▶ **Exercise**
Exact copies of all the lines below are needed, without the pictures.

▶ **The data**
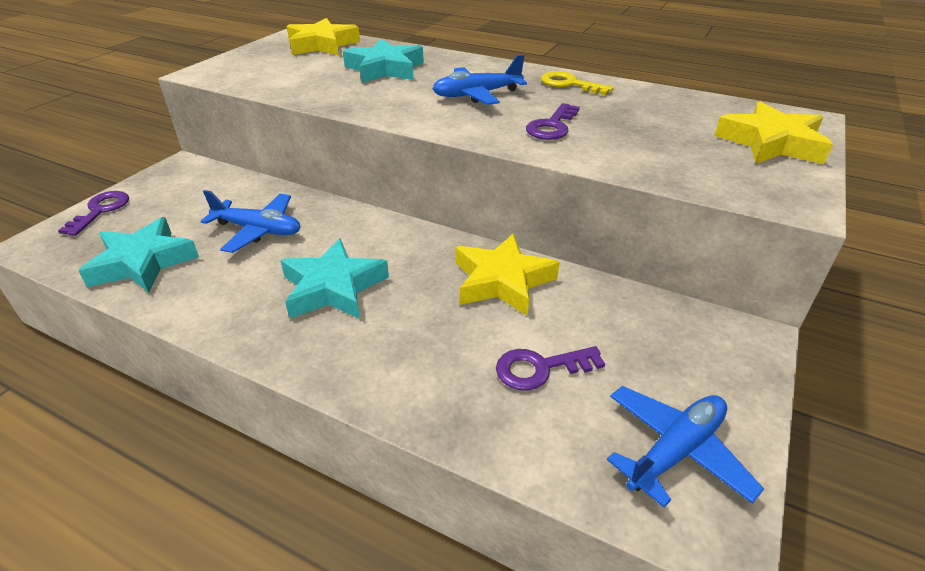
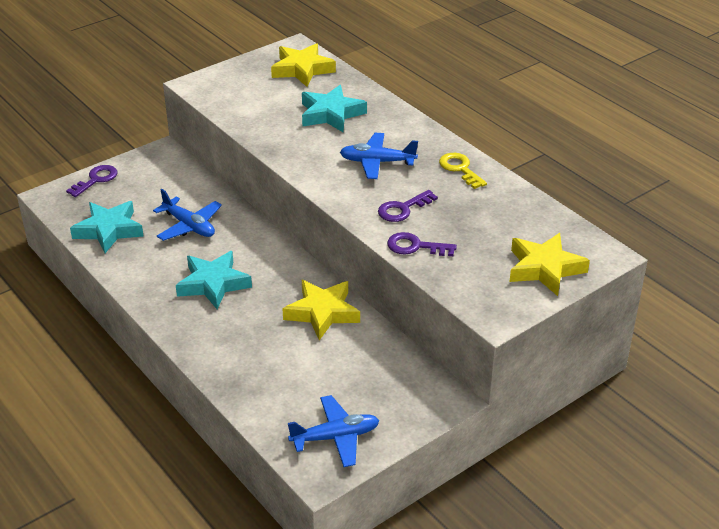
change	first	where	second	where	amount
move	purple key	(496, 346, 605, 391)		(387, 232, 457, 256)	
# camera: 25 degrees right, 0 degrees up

▶ **Task answer**
change	first	where	second	where	amount
move	purple key	(496, 346, 605, 391)		(387, 232, 457, 256)	
# camera: 25 degrees right, 0 degrees up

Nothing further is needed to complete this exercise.